## [SUPPLIED INFORMATION]
....
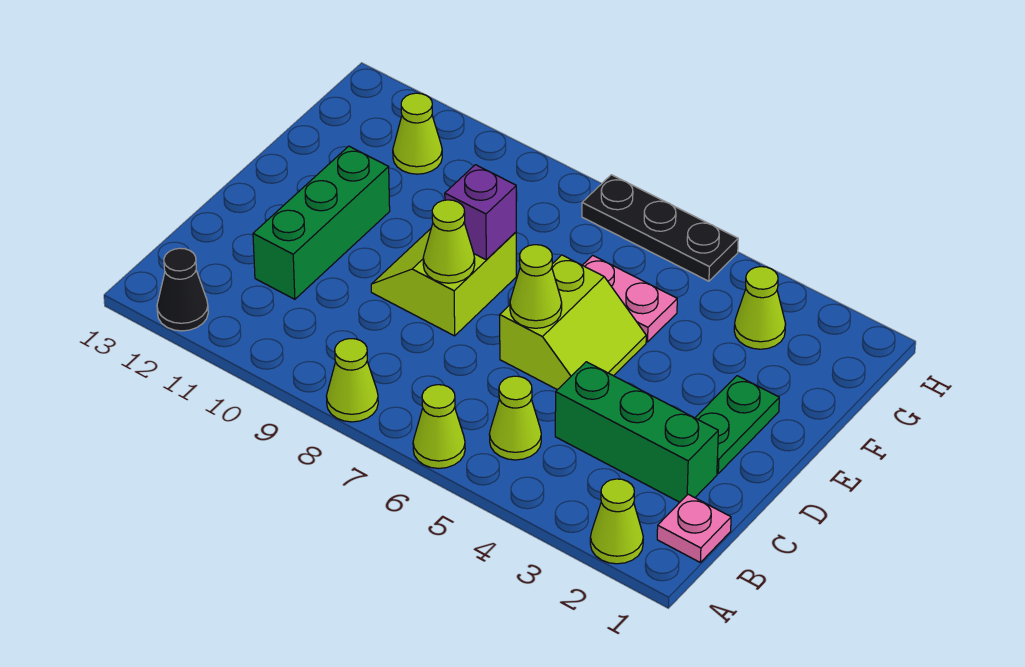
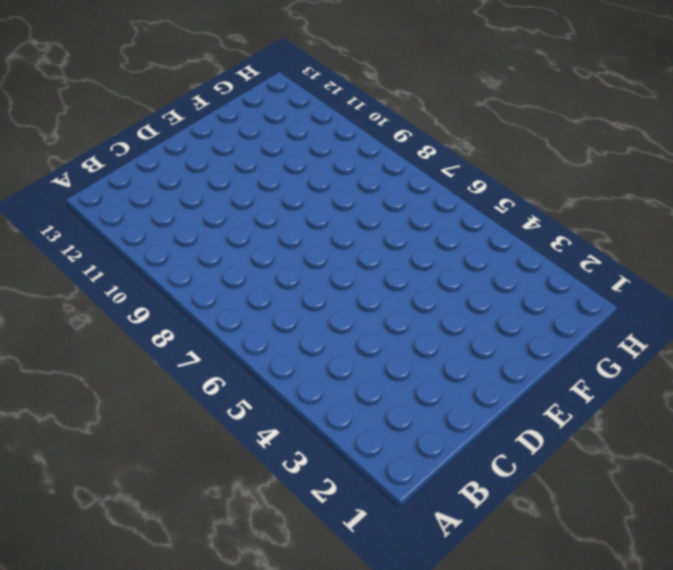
none -> lime cone A2 level 1
none -> lime cone A6 level 1
none -> lime cone A8 level 1

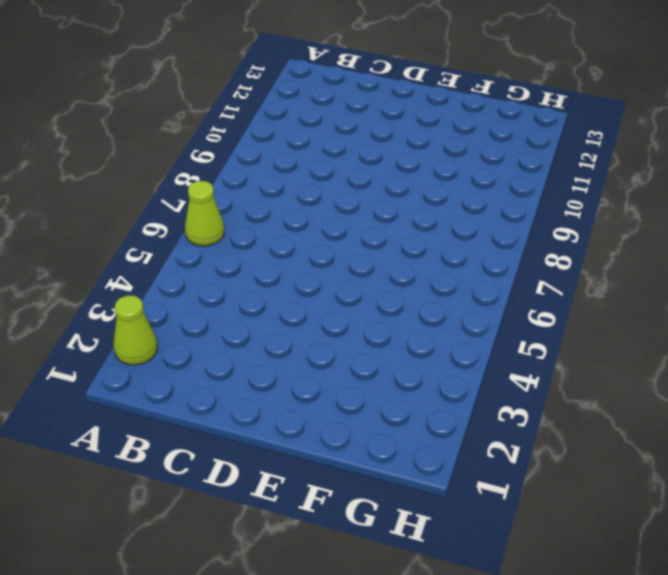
none -> lime cone A8 level 1
none -> black cone A12 level 1
none -> pink plate B1 level 1

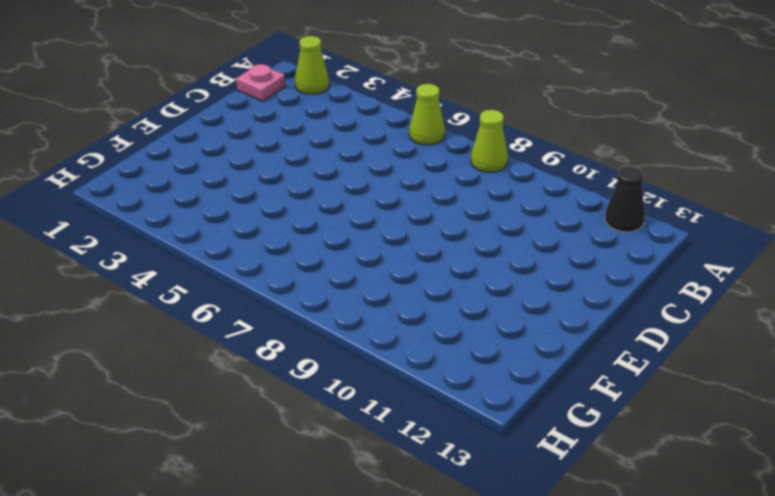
none -> lime cone B5 level 1
none -> green brick C2:C4 level 1
none -> green brick C11:E11 level 1

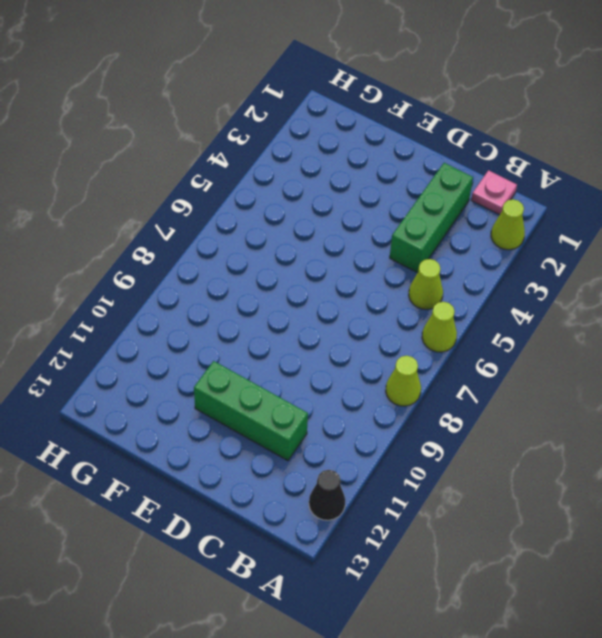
none -> green plate D2:E2 level 1
none -> lime slope D5:E6 level 1 top 6
none -> lime slope D8:E9 level 1 top 8

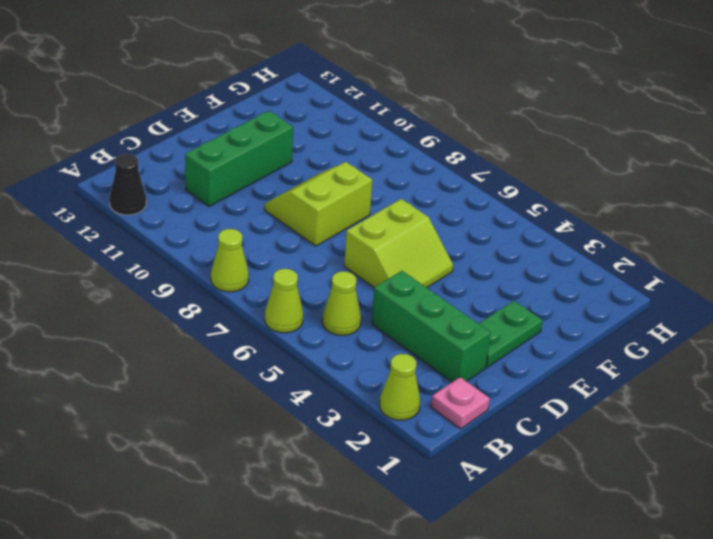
none -> pink plate F5:F6 level 1
none -> lime cone G3 level 1
none -> lime cone G11 level 1

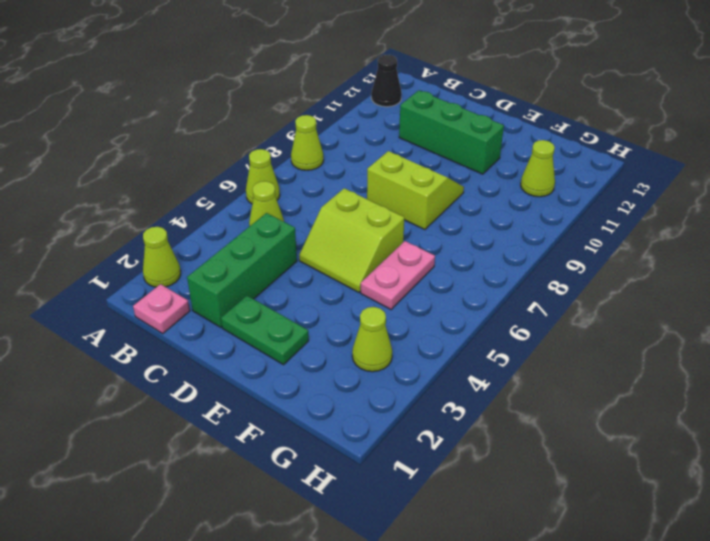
none -> black plate H5:H7 level 1
none -> lime cone D6 level 2
none -> lime cone D8 level 2

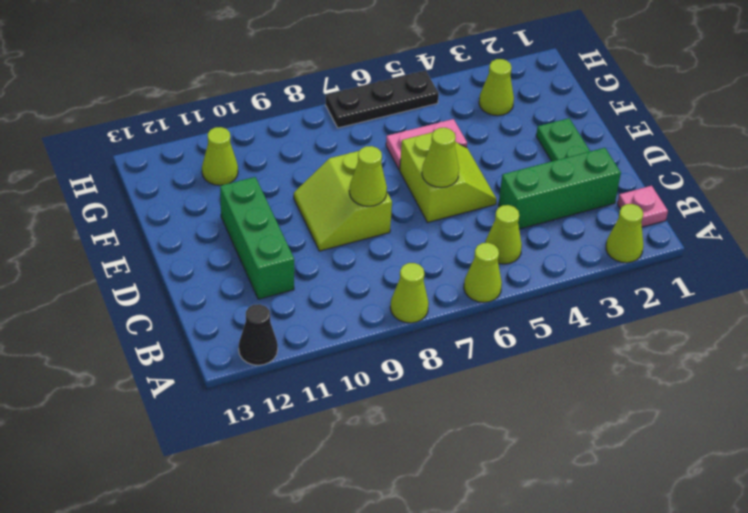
none -> purple brick E8 level 2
....
## [PROBLEM REQUIREMENTS]
The listing above should be repeated word for word, pictures removed.

## [SOLVED EXERCISE]
none -> lime cone A2 level 1
none -> lime cone A6 level 1
none -> lime cone A8 level 1

none -> lime cone A8 level 1
none -> black cone A12 level 1
none -> pink plate B1 level 1

none -> lime cone B5 level 1
none -> green brick C2:C4 level 1
none -> green brick C11:E11 level 1

none -> green plate D2:E2 level 1
none -> lime slope D5:E6 level 1 top 6
none -> lime slope D8:E9 level 1 top 8

none -> pink plate F5:F6 level 1
none -> lime cone G3 level 1
none -> lime cone G11 level 1

none -> black plate H5:H7 level 1
none -> lime cone D6 level 2
none -> lime cone D8 level 2

none -> purple brick E8 level 2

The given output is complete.